REQUIREMENT:
Lines before the one containing "camera: 40 degrees right, 10 degrees down" are left out; that line and every line after it, through the end of the records, are to be reproduced exactly.

----- GIVEN ENTRIES

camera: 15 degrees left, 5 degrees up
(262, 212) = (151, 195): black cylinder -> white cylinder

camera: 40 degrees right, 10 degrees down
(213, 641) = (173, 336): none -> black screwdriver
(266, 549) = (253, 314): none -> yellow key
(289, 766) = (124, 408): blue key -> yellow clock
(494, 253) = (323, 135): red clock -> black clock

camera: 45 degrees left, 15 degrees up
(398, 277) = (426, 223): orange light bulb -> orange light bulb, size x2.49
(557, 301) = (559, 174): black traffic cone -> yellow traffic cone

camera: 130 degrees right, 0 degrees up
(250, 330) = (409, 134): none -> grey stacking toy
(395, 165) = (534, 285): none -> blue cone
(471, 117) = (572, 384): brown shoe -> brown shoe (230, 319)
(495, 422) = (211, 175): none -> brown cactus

----------

WRITTEN RESPONSE:
camera: 40 degrees right, 10 degrees down
(213, 641) = (173, 336): none -> black screwdriver
(266, 549) = (253, 314): none -> yellow key
(289, 766) = (124, 408): blue key -> yellow clock
(494, 253) = (323, 135): red clock -> black clock

camera: 45 degrees left, 15 degrees up
(398, 277) = (426, 223): orange light bulb -> orange light bulb, size x2.49
(557, 301) = (559, 174): black traffic cone -> yellow traffic cone

camera: 130 degrees right, 0 degrees up
(250, 330) = (409, 134): none -> grey stacking toy
(395, 165) = (534, 285): none -> blue cone
(471, 117) = (572, 384): brown shoe -> brown shoe (230, 319)
(495, 422) = (211, 175): none -> brown cactus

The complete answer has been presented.